▶ [Problem statement]
A single number is the answer: how many lines of the data hold "blue"?

*** Opening of Task data ***

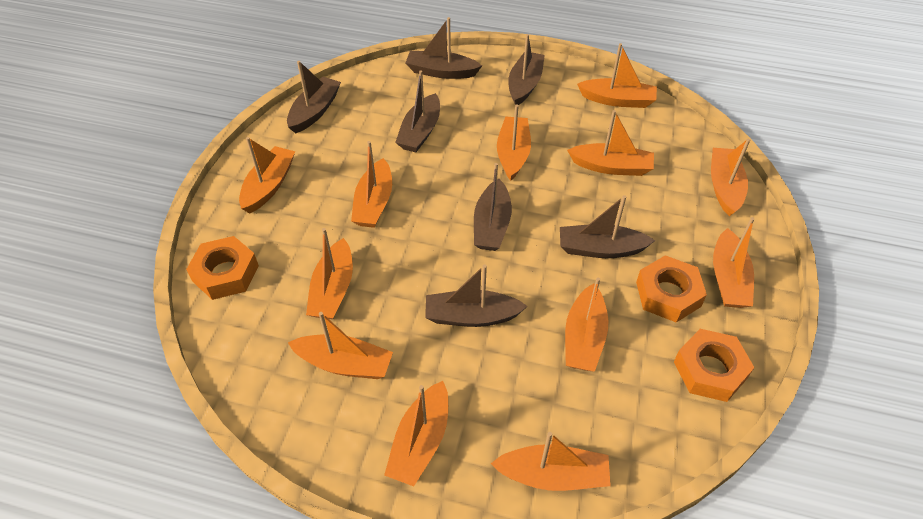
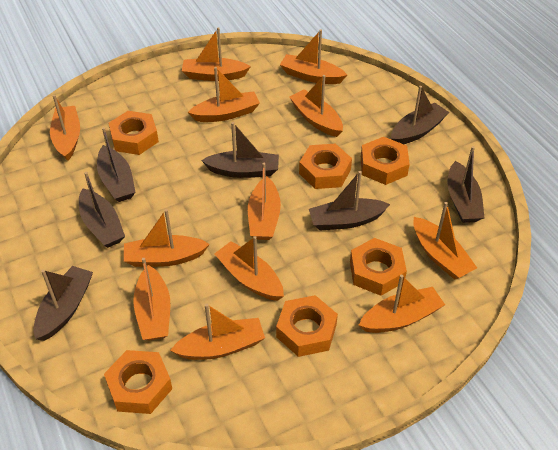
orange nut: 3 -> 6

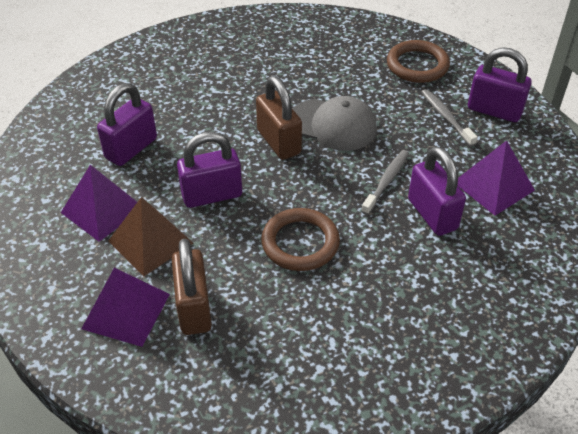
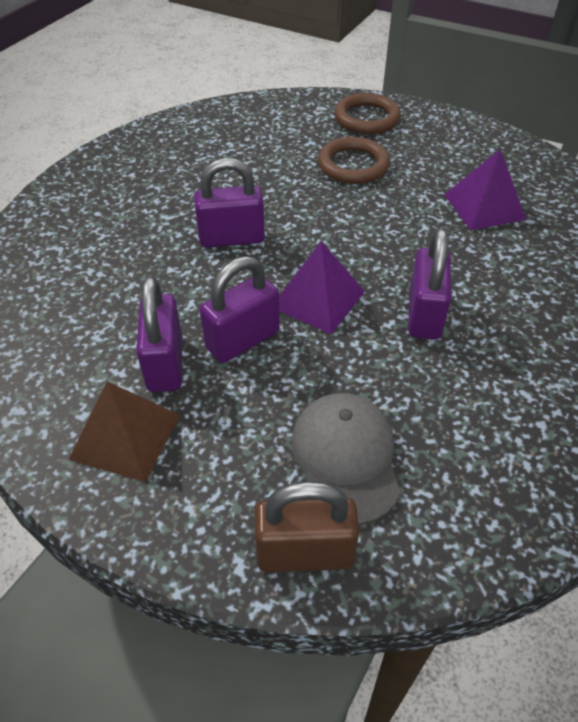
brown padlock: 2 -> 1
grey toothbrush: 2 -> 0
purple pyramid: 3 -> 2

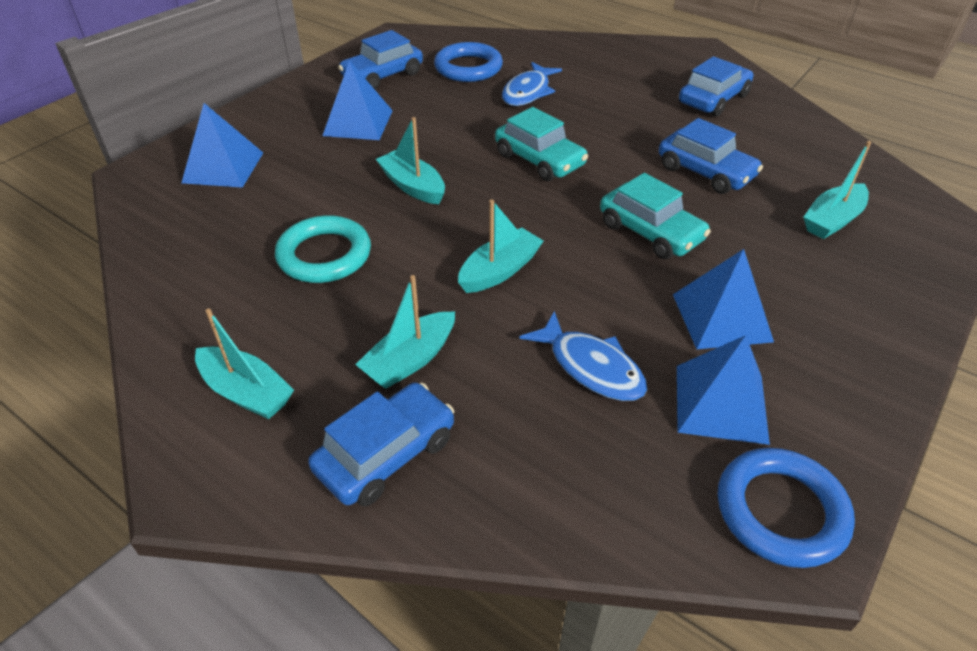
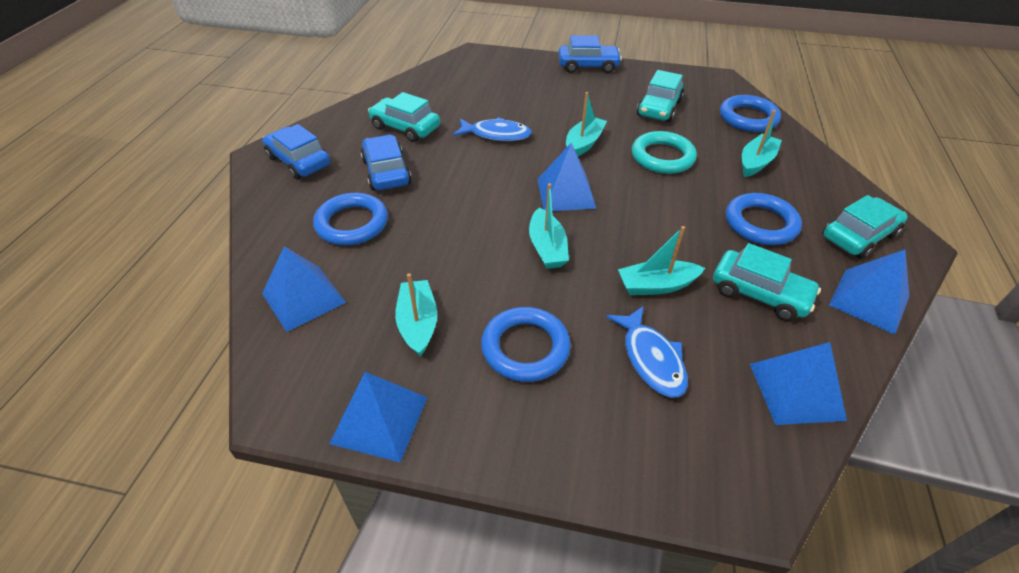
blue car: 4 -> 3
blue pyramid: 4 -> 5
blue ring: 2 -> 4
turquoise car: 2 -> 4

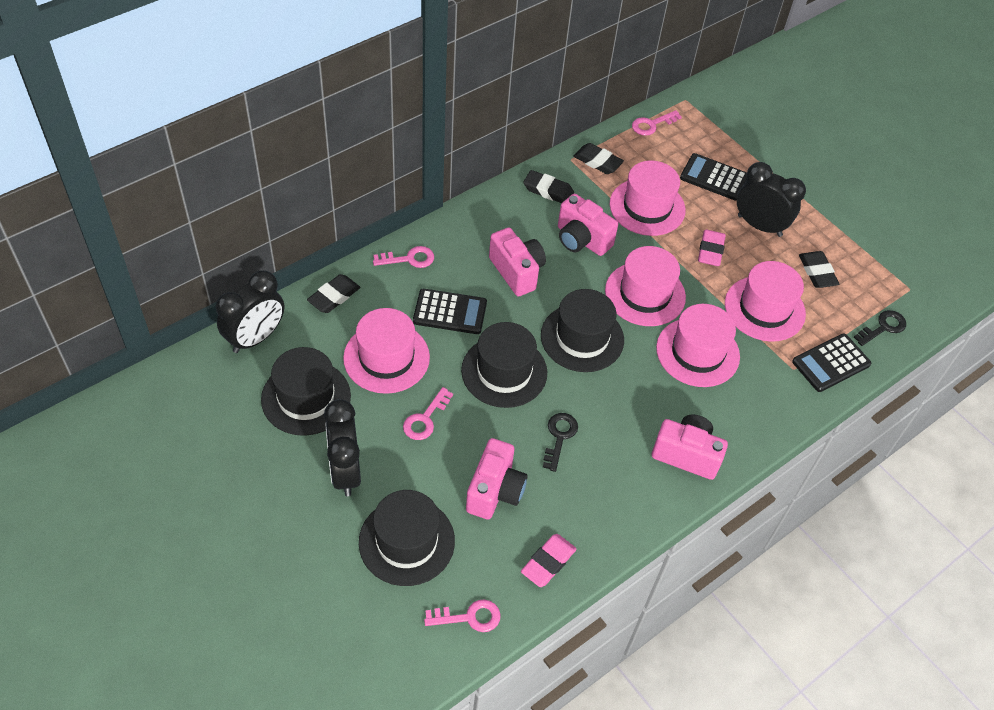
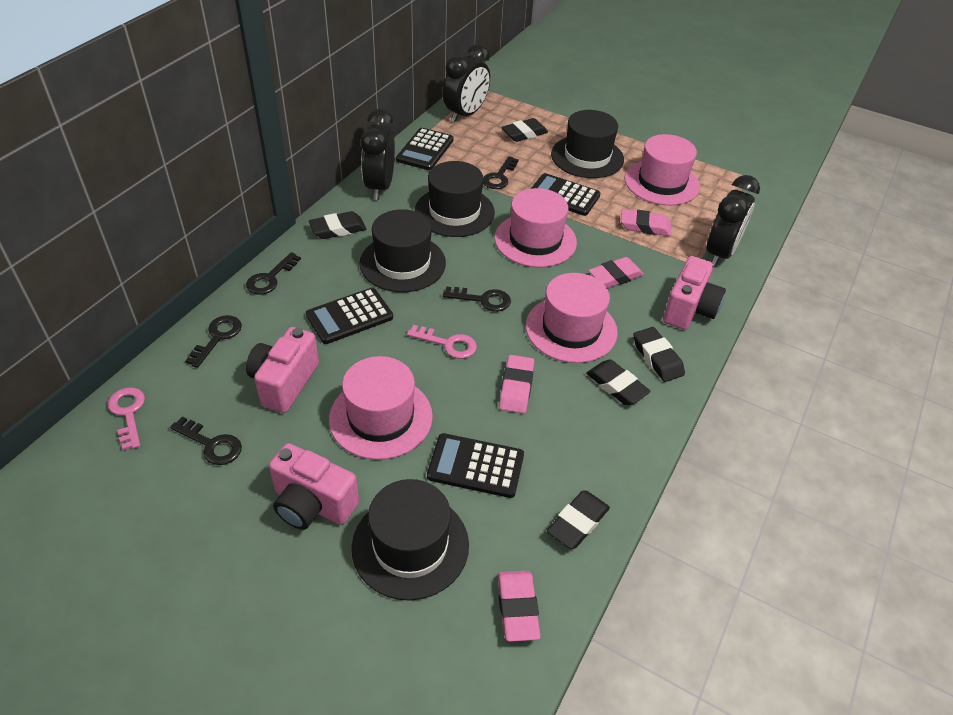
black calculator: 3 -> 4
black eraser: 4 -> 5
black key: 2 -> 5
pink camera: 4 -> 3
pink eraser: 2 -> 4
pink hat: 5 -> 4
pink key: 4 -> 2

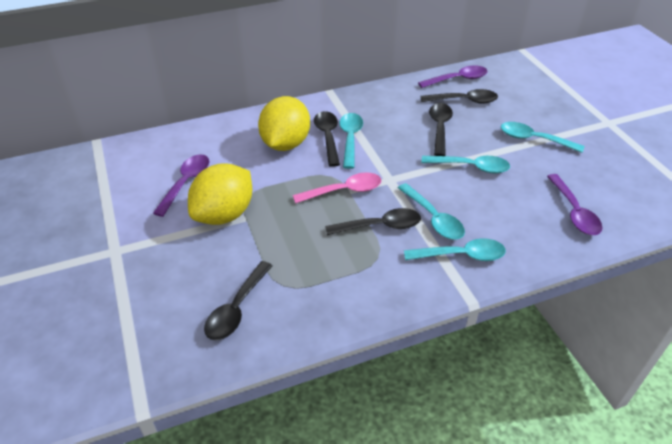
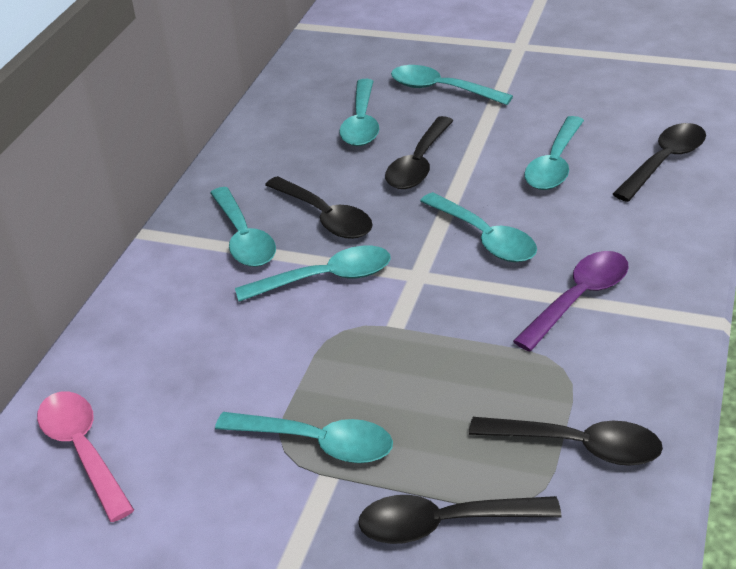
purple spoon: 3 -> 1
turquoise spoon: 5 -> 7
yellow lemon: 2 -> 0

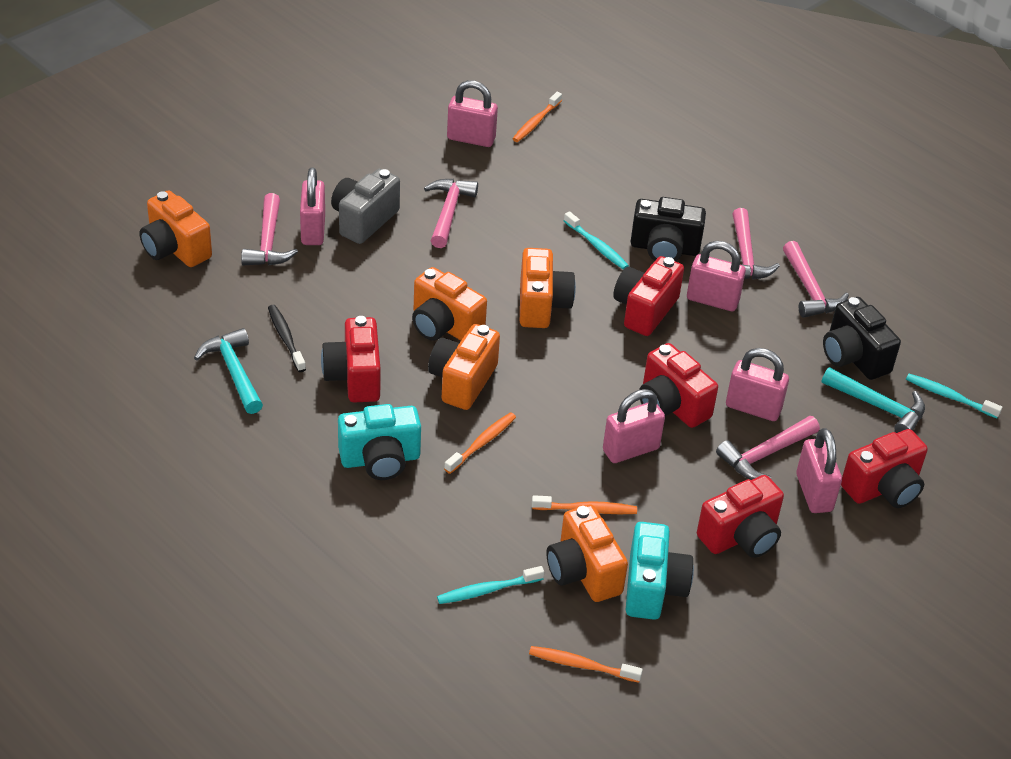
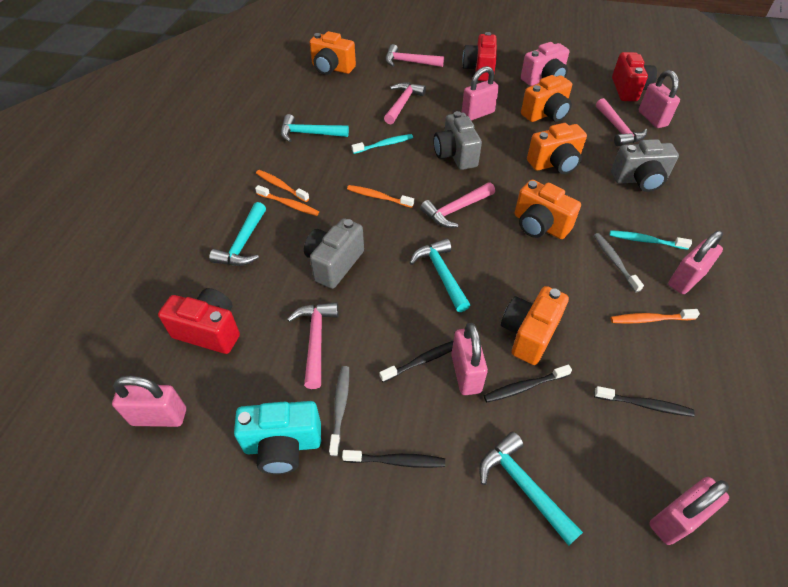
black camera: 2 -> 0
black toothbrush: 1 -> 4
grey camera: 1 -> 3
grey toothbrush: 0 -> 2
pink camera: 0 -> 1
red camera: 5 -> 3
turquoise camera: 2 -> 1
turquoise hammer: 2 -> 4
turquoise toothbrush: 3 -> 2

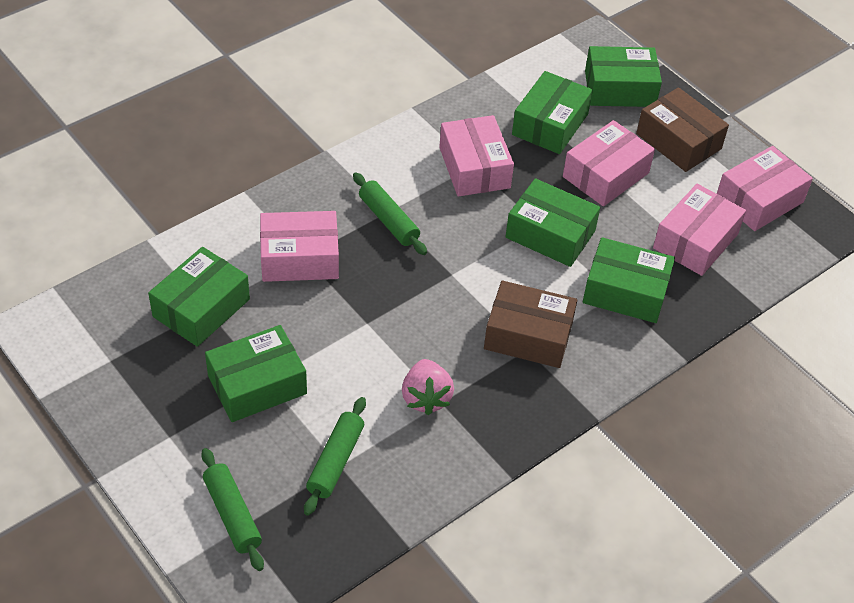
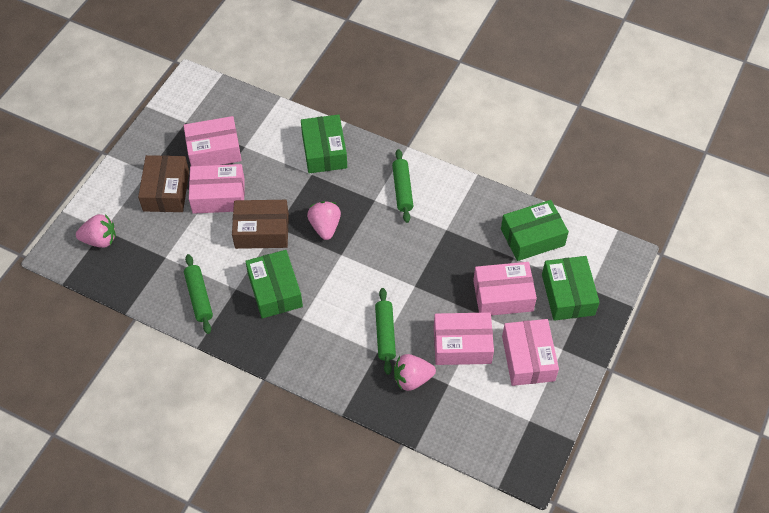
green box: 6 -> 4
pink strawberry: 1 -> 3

*** Close of Task data ***

▶ [Result for this exercise]
3